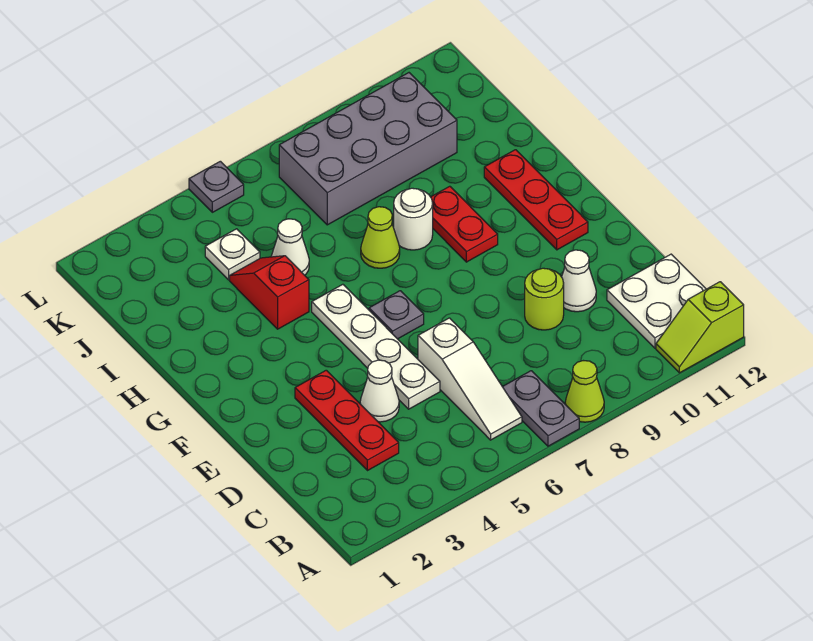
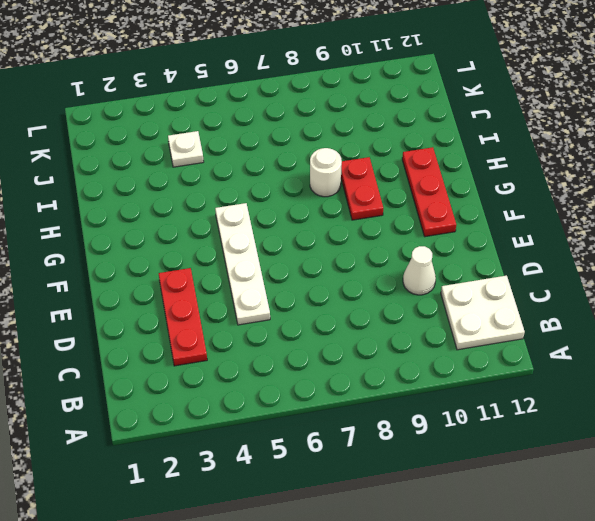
none -> grey plate A7:B7 level 1
none -> lime cone A8 level 1
none -> lime slope A11:A12 level 1 top 12

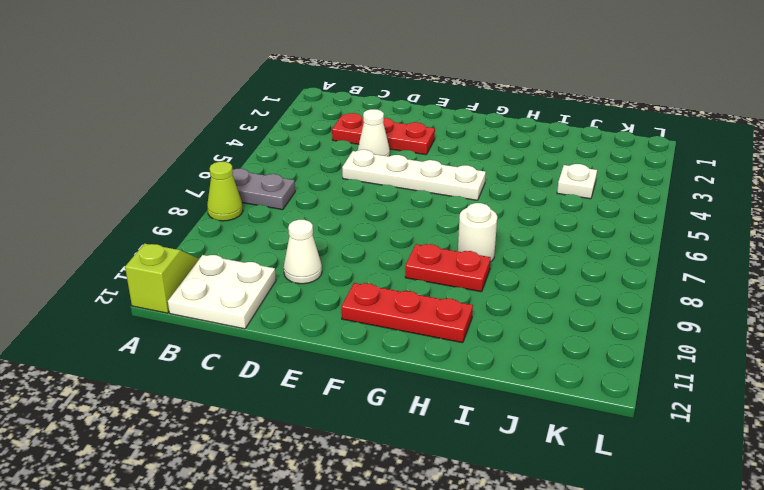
none -> white slope B6:D6 level 1 top D
none -> lime round brick D9 level 1
none -> grey plate F6 level 1

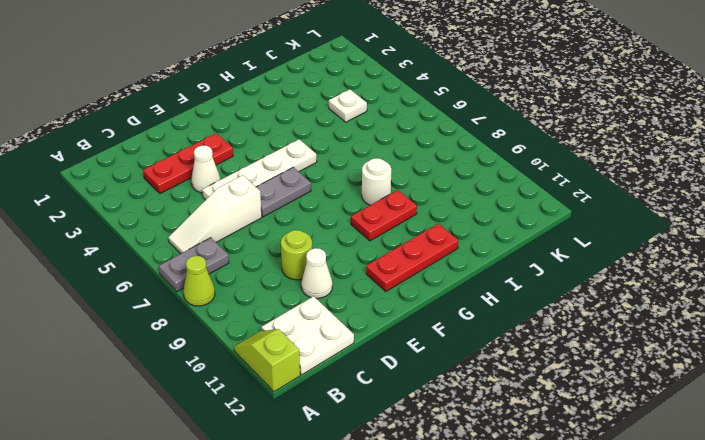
grey plate E6:F6 level 1 -> grey plate F6 level 1
none -> red slope H4:I4 level 1 top H
none -> lime cone H7 level 1
none -> white cone I5 level 1

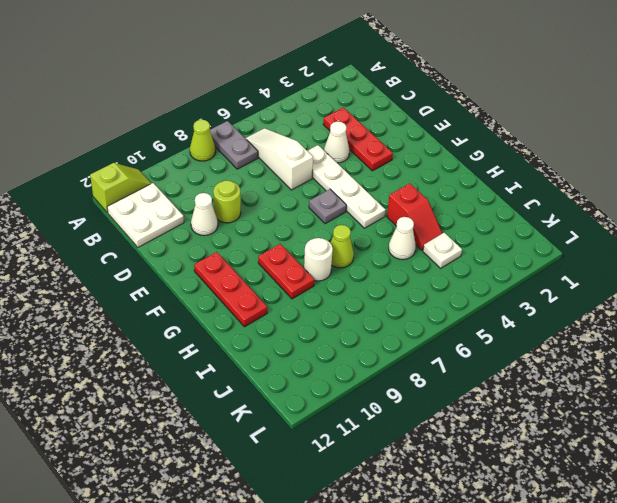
none -> grey brick J7:K10 level 1
none -> grey plate L5 level 1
:::::
* Your objective: Transcribe the material exactly, and leave out whatever pictures it holds.

* Answer space:
none -> grey plate A7:B7 level 1
none -> lime cone A8 level 1
none -> lime slope A11:A12 level 1 top 12

none -> white slope B6:D6 level 1 top D
none -> lime round brick D9 level 1
none -> grey plate F6 level 1

grey plate E6:F6 level 1 -> grey plate F6 level 1
none -> red slope H4:I4 level 1 top H
none -> lime cone H7 level 1
none -> white cone I5 level 1

none -> grey brick J7:K10 level 1
none -> grey plate L5 level 1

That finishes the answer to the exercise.